_Exercise goal_
Read through the lines below for the string "pink" and copy each one that has it.

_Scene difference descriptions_
**********

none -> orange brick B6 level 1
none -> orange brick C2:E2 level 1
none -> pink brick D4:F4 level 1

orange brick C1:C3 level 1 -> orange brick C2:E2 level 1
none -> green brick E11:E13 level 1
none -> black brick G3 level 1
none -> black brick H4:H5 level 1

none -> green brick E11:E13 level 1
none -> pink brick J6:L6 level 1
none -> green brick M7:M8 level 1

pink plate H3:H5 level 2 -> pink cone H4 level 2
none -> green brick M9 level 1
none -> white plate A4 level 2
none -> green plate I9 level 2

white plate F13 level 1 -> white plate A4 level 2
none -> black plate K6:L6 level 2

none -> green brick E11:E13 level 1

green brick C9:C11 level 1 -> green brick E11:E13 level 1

**********

_Answer to the exercise_
none -> pink brick D4:F4 level 1
none -> pink brick J6:L6 level 1
pink plate H3:H5 level 2 -> pink cone H4 level 2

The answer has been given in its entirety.